# PROBLEM STATEMENT
Would you transcribe the records below exactly, omitting every picture?

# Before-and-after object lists

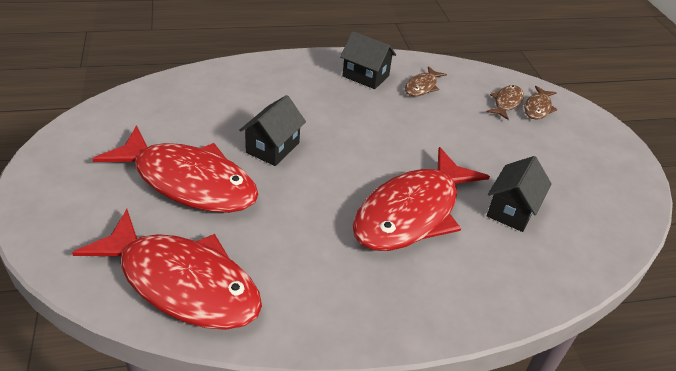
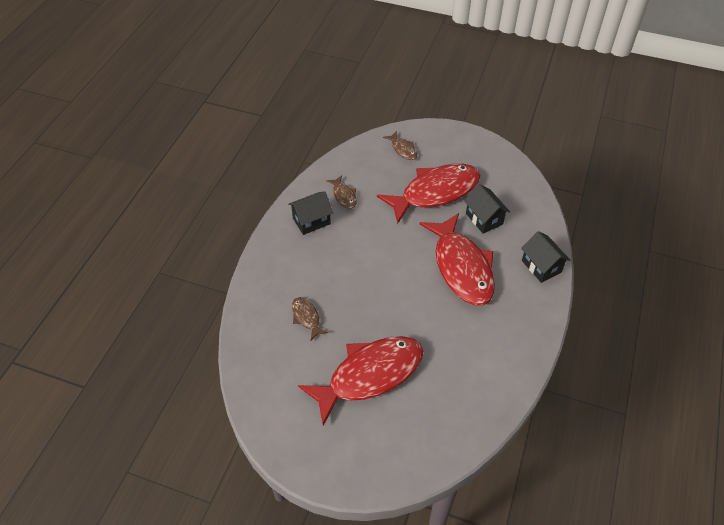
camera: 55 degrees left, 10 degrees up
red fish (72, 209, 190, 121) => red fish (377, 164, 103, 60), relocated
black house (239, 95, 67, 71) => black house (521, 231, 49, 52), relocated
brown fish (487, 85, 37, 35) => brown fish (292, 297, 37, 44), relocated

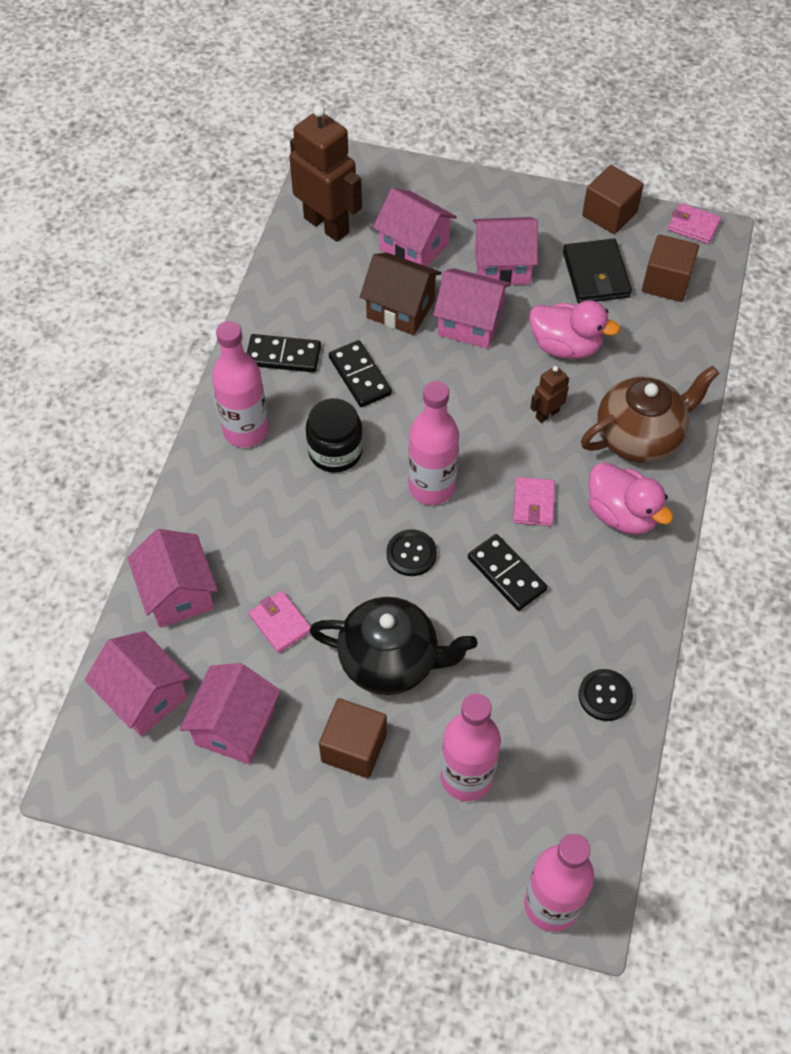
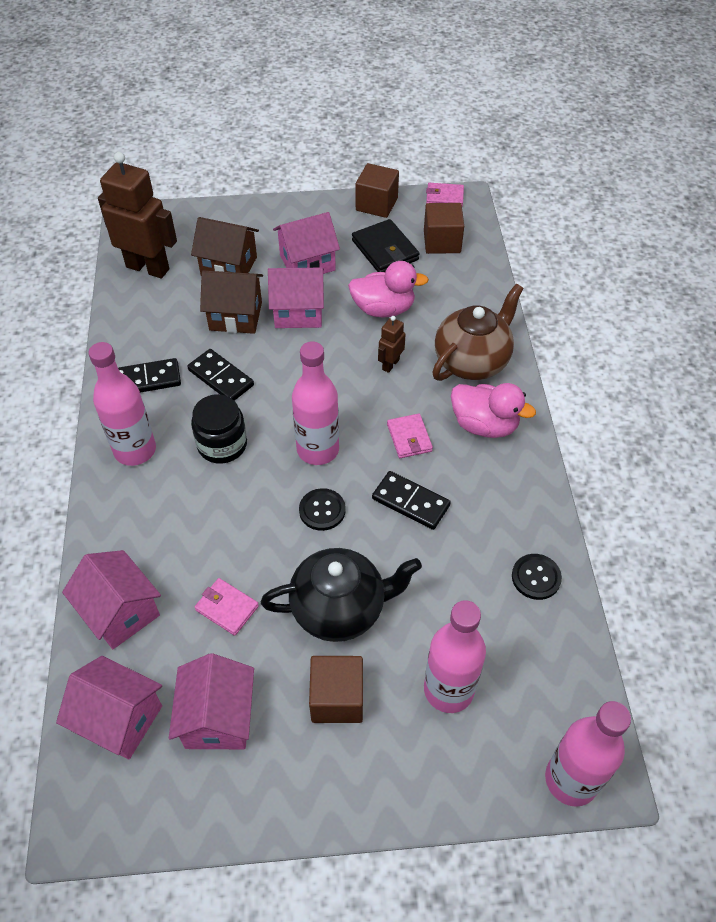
camera: 20 degrees left, 5 degrees down
pink house (373, 188, 84, 79) => brown house (191, 217, 68, 59)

# COMPLETED TASK
camera: 55 degrees left, 10 degrees up
red fish (72, 209, 190, 121) => red fish (377, 164, 103, 60), relocated
black house (239, 95, 67, 71) => black house (521, 231, 49, 52), relocated
brown fish (487, 85, 37, 35) => brown fish (292, 297, 37, 44), relocated

camera: 20 degrees left, 5 degrees down
pink house (373, 188, 84, 79) => brown house (191, 217, 68, 59)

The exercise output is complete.